[Stored data]
┌──

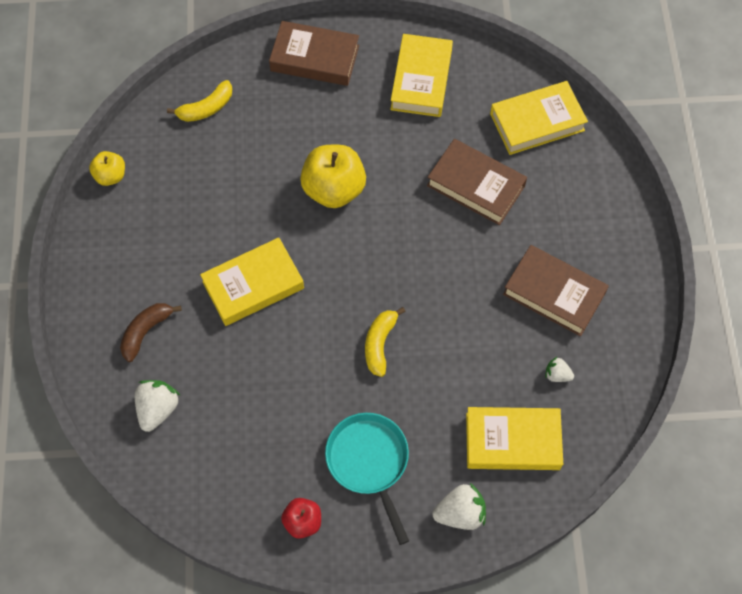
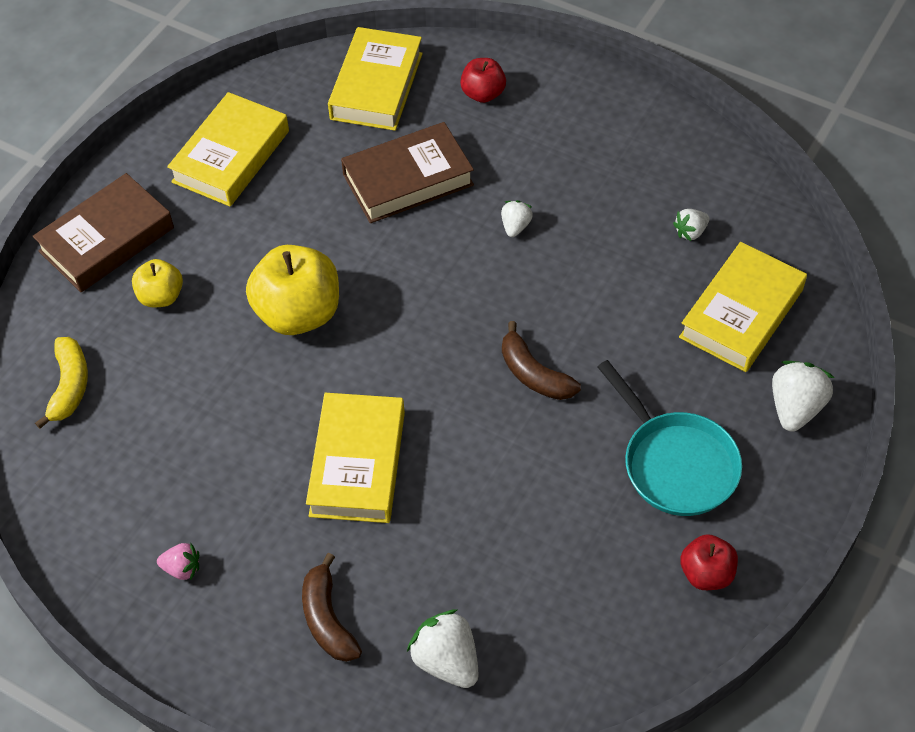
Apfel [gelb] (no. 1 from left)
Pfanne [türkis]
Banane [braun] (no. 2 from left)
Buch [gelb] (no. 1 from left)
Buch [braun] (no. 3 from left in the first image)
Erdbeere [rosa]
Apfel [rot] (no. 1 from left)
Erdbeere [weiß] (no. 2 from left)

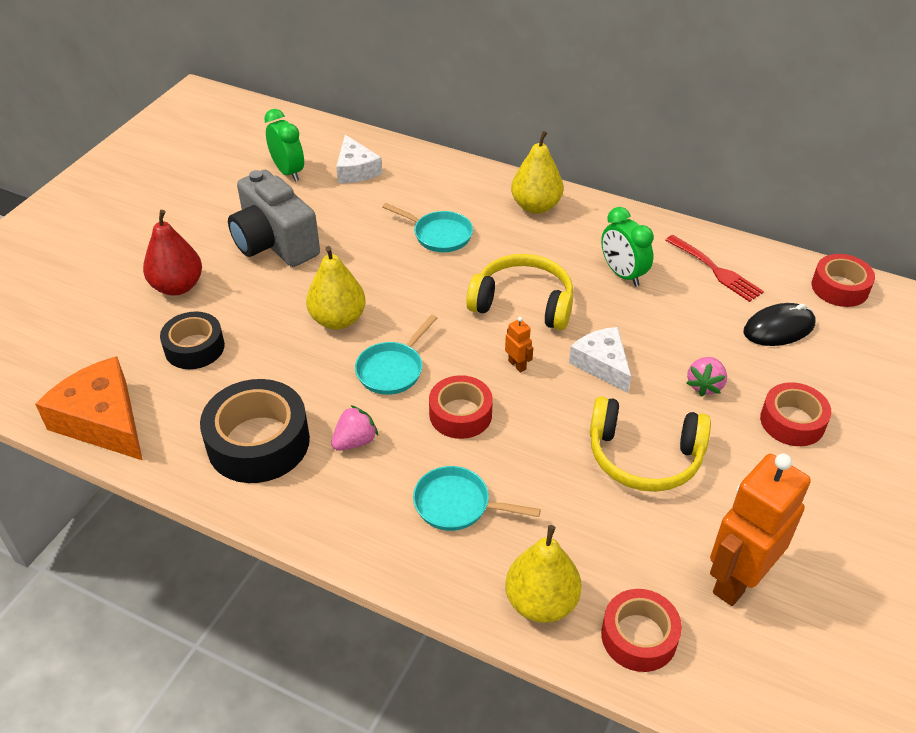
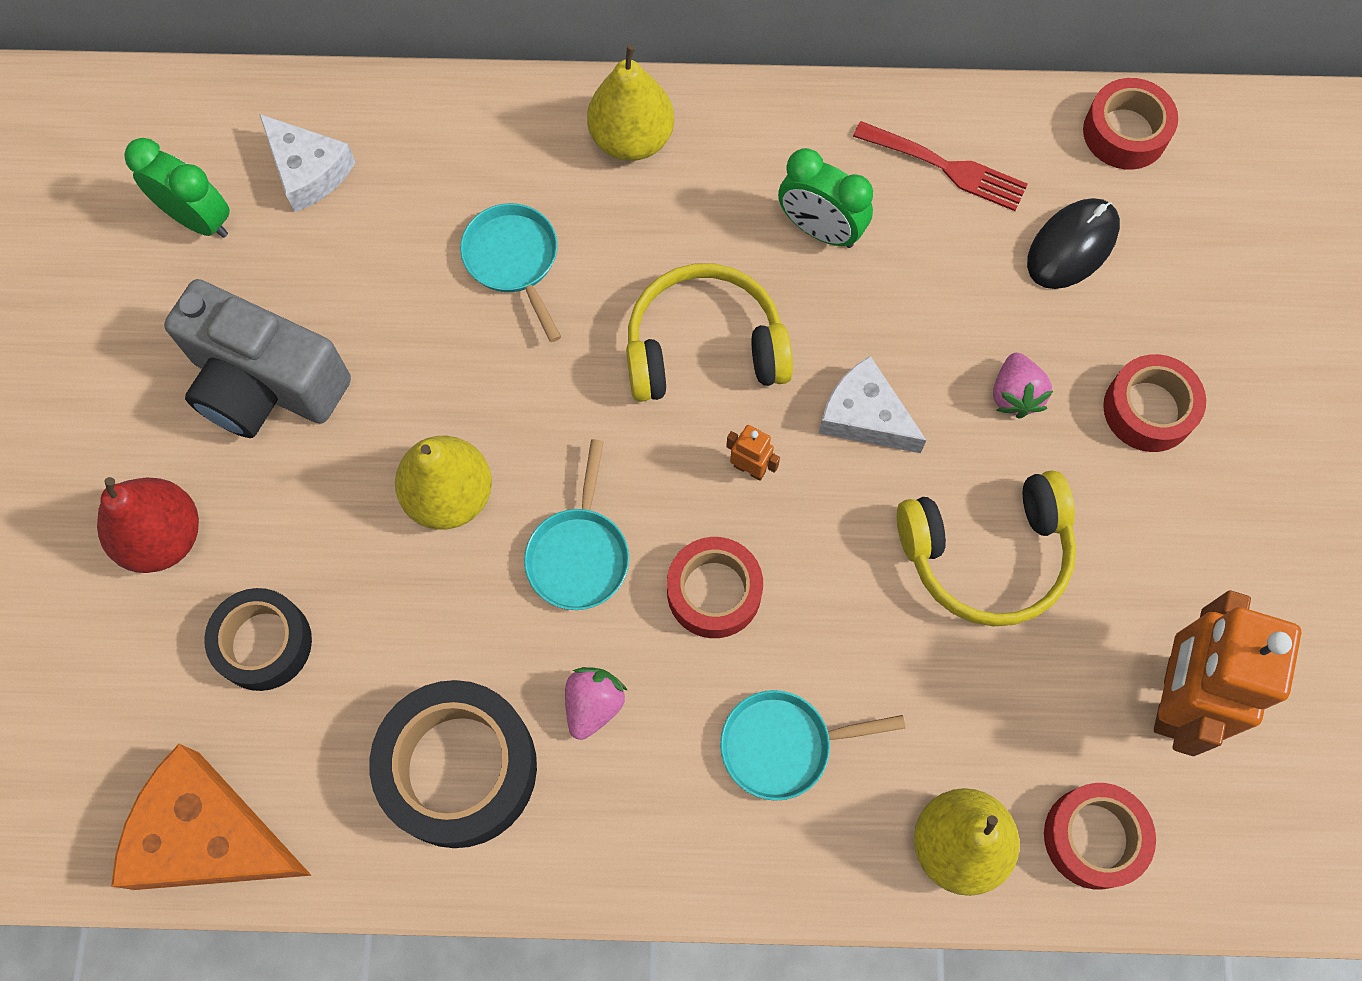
Pfanne [türkis] (no. 1 from left)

└──

**Task prompt**
The answer should be a number alone: how many lines of the entries hold the word "Buch"?

**The completed task**
2